■ **Assignment**:
Look through the listing below and report every line that contains "purple".

■ **Given material**:

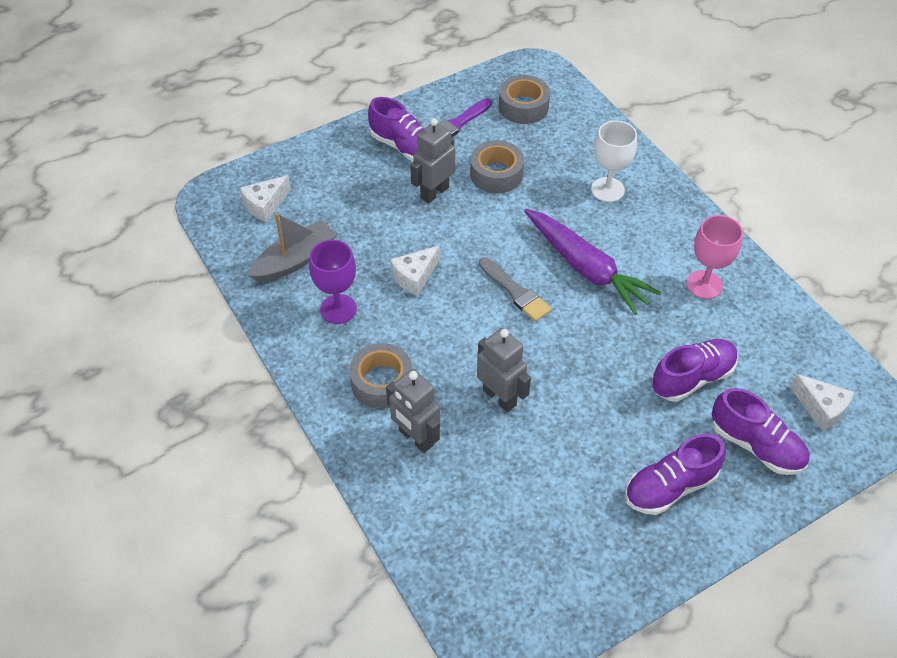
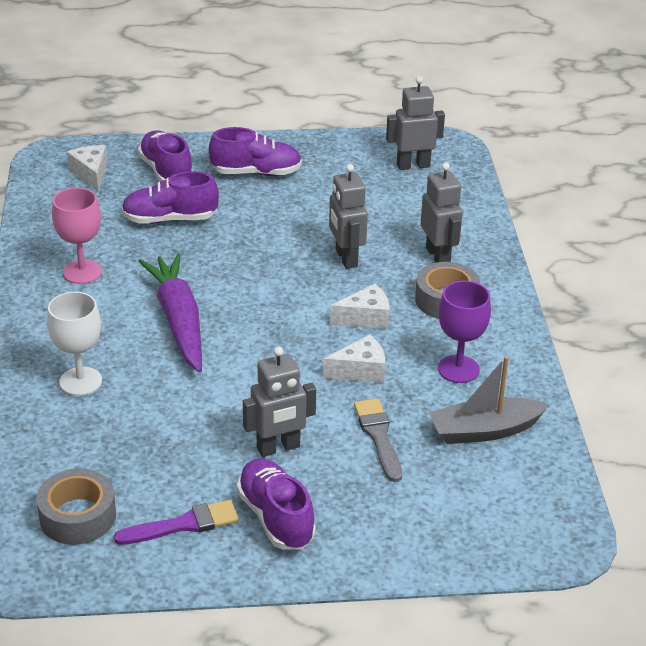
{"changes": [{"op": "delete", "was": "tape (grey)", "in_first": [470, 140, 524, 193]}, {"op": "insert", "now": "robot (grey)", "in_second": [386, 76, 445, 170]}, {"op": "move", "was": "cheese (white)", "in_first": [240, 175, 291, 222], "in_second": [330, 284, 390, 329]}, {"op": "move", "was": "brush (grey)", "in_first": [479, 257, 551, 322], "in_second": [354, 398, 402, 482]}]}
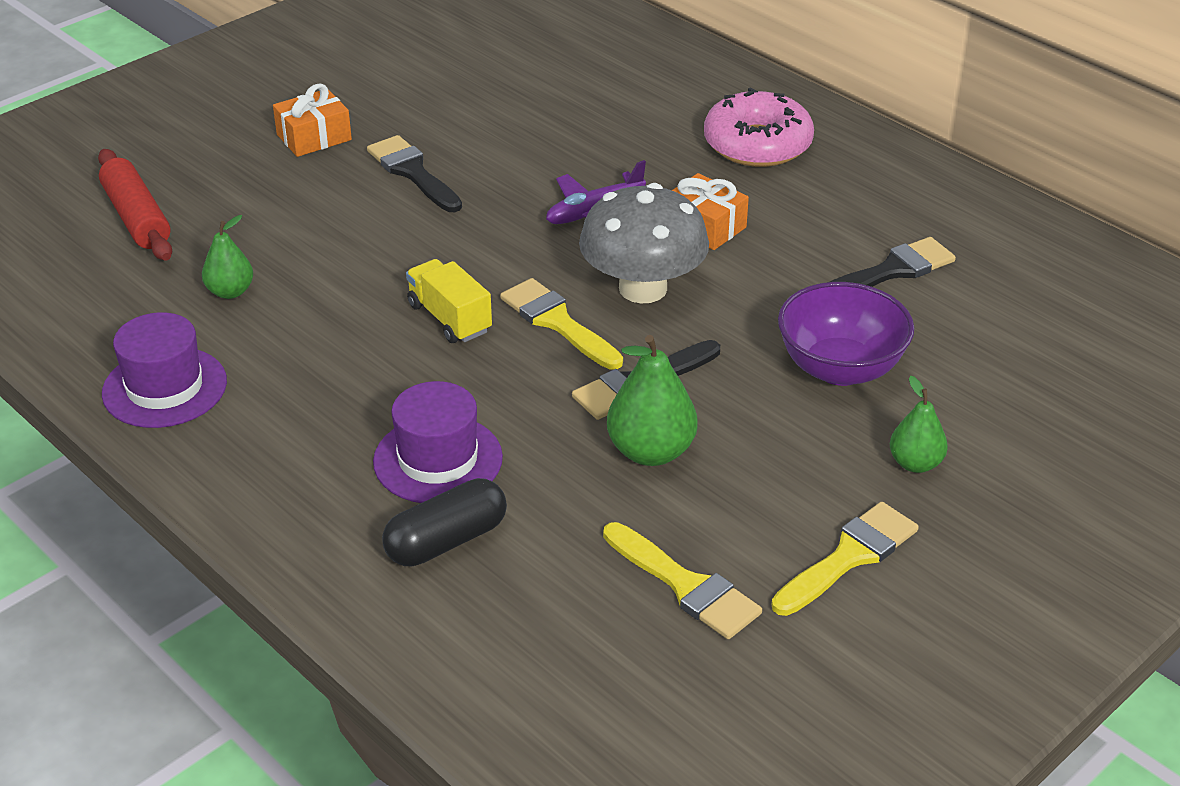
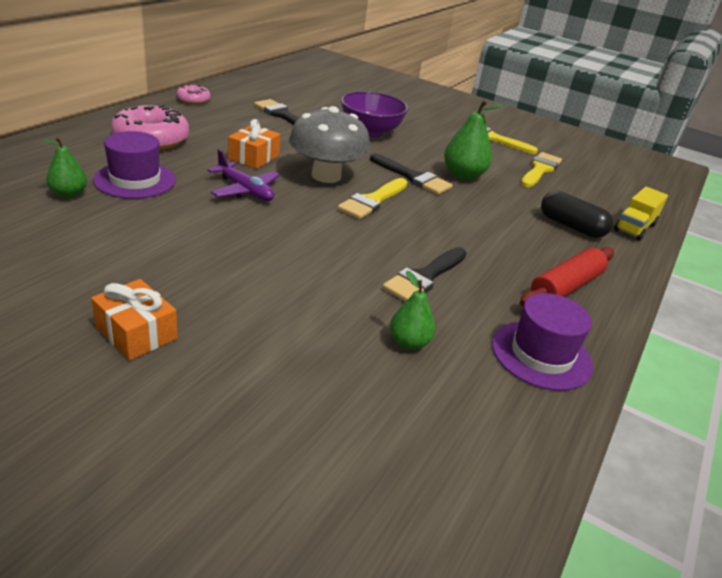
{"changes": [{"op": "insert", "now": "donut (pink)", "in_second": [177, 84, 211, 104]}, {"op": "move", "was": "rolling pin (red)", "in_first": [98, 149, 172, 261], "in_second": [520, 247, 614, 307]}, {"op": "move", "was": "brush (black)", "in_first": [367, 135, 462, 212], "in_second": [383, 247, 467, 302]}, {"op": "move", "was": "hat (purple)", "in_first": [373, 381, 503, 503], "in_second": [93, 131, 176, 199]}, {"op": "move", "was": "truck (yellow)", "in_first": [406, 259, 492, 343], "in_second": [614, 187, 668, 241]}, {"op": "move", "was": "pear (green)", "in_first": [890, 376, 948, 473], "in_second": [42, 137, 87, 198]}]}
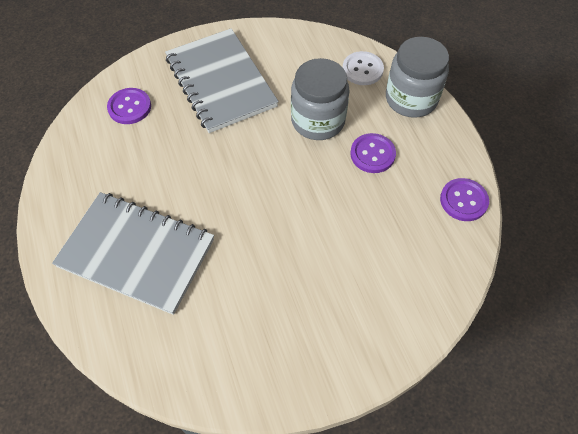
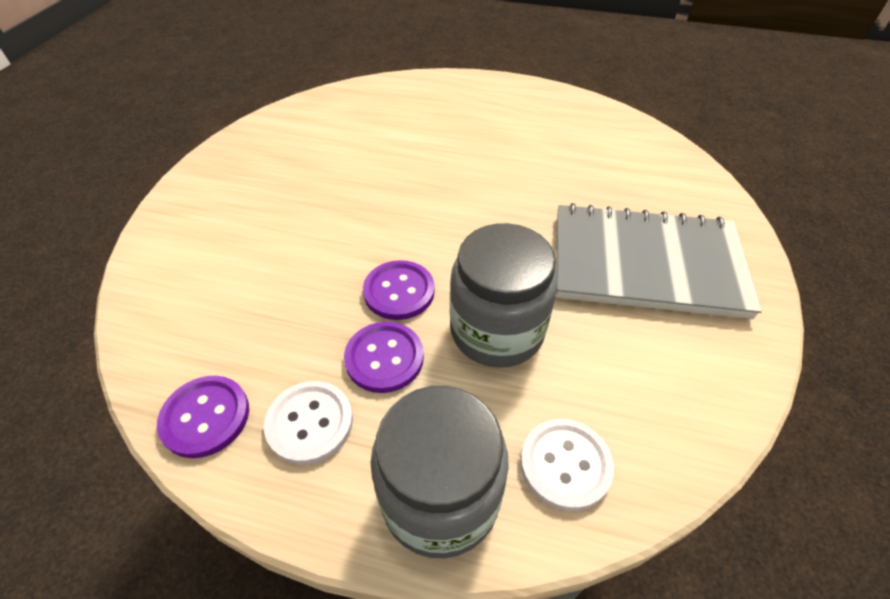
{"changes": [{"op": "delete", "was": "notebook (grey)", "in_first": [52, 192, 214, 315]}, {"op": "insert", "now": "button (white)", "in_second": [264, 381, 353, 465]}, {"op": "move", "was": "button (purple)", "in_first": [107, 88, 151, 124], "in_second": [363, 260, 435, 320]}]}
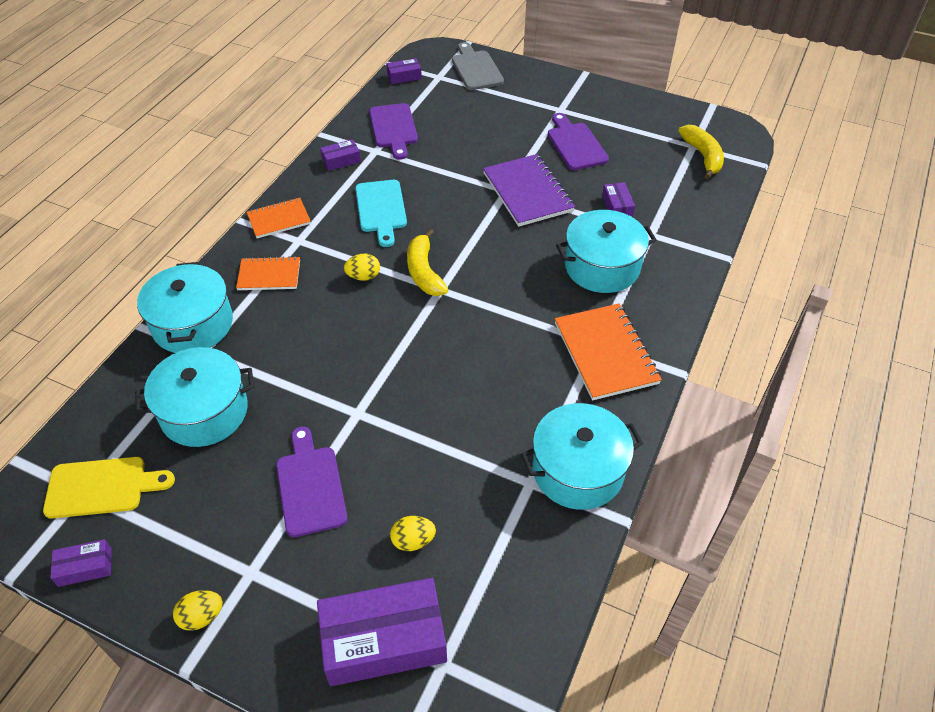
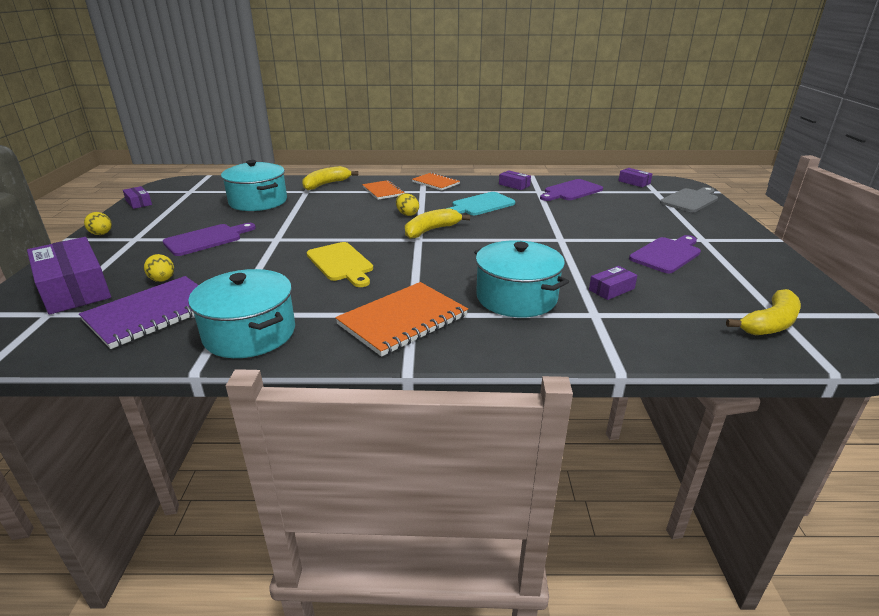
{"changes": [{"op": "move", "was": "cutting board (yellow)", "in_first": [43, 457, 175, 519], "in_second": [307, 242, 373, 287]}, {"op": "move", "was": "notebook (purple)", "in_first": [483, 154, 575, 227], "in_second": [79, 276, 198, 349]}, {"op": "replace", "was": "pot (turquoise)", "now": "banana (yellow)", "in_first": [137, 262, 233, 353], "in_second": [302, 166, 358, 190]}]}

■ **Worked solution**:
{"changes": [{"op": "insert", "now": "donut (pink)", "in_second": [177, 84, 211, 104]}, {"op": "move", "was": "rolling pin (red)", "in_first": [98, 149, 172, 261], "in_second": [520, 247, 614, 307]}, {"op": "move", "was": "brush (black)", "in_first": [367, 135, 462, 212], "in_second": [383, 247, 467, 302]}, {"op": "move", "was": "hat (purple)", "in_first": [373, 381, 503, 503], "in_second": [93, 131, 176, 199]}, {"op": "move", "was": "truck (yellow)", "in_first": [406, 259, 492, 343], "in_second": [614, 187, 668, 241]}, {"op": "move", "was": "pear (green)", "in_first": [890, 376, 948, 473], "in_second": [42, 137, 87, 198]}]}
{"changes": [{"op": "delete", "was": "notebook (grey)", "in_first": [52, 192, 214, 315]}, {"op": "insert", "now": "button (white)", "in_second": [264, 381, 353, 465]}, {"op": "move", "was": "button (purple)", "in_first": [107, 88, 151, 124], "in_second": [363, 260, 435, 320]}]}
{"changes": [{"op": "move", "was": "cutting board (yellow)", "in_first": [43, 457, 175, 519], "in_second": [307, 242, 373, 287]}, {"op": "move", "was": "notebook (purple)", "in_first": [483, 154, 575, 227], "in_second": [79, 276, 198, 349]}, {"op": "replace", "was": "pot (turquoise)", "now": "banana (yellow)", "in_first": [137, 262, 233, 353], "in_second": [302, 166, 358, 190]}]}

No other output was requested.